What is being asked: Print all the data below exactly, without images.
##### Raw data #####
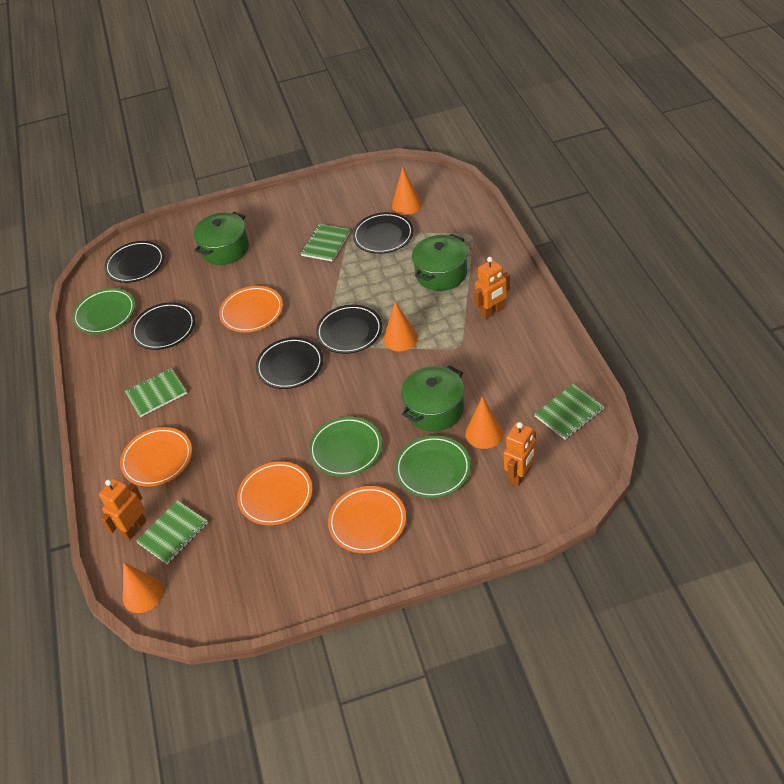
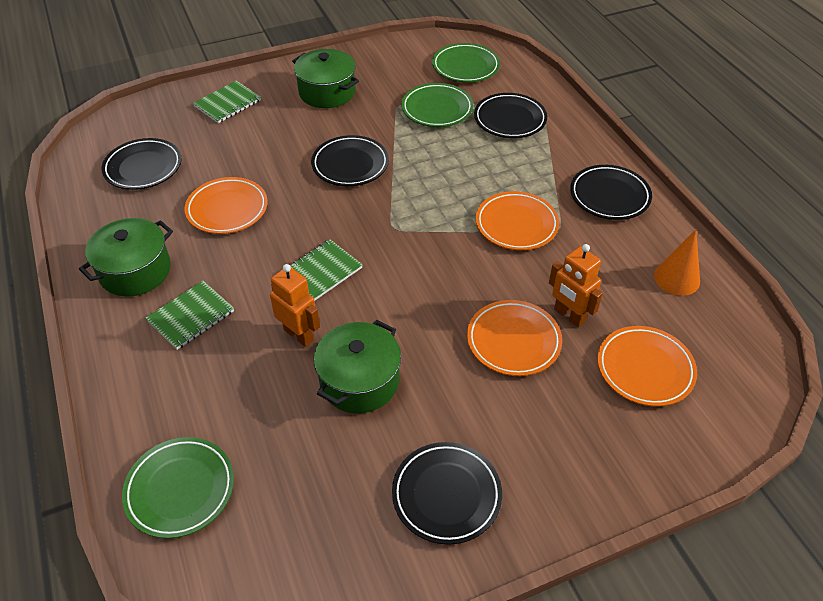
green notebook: 4 -> 3
orange cone: 4 -> 1
orange robot: 3 -> 2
#####
Response area:
green notebook: 4 -> 3
orange cone: 4 -> 1
orange robot: 3 -> 2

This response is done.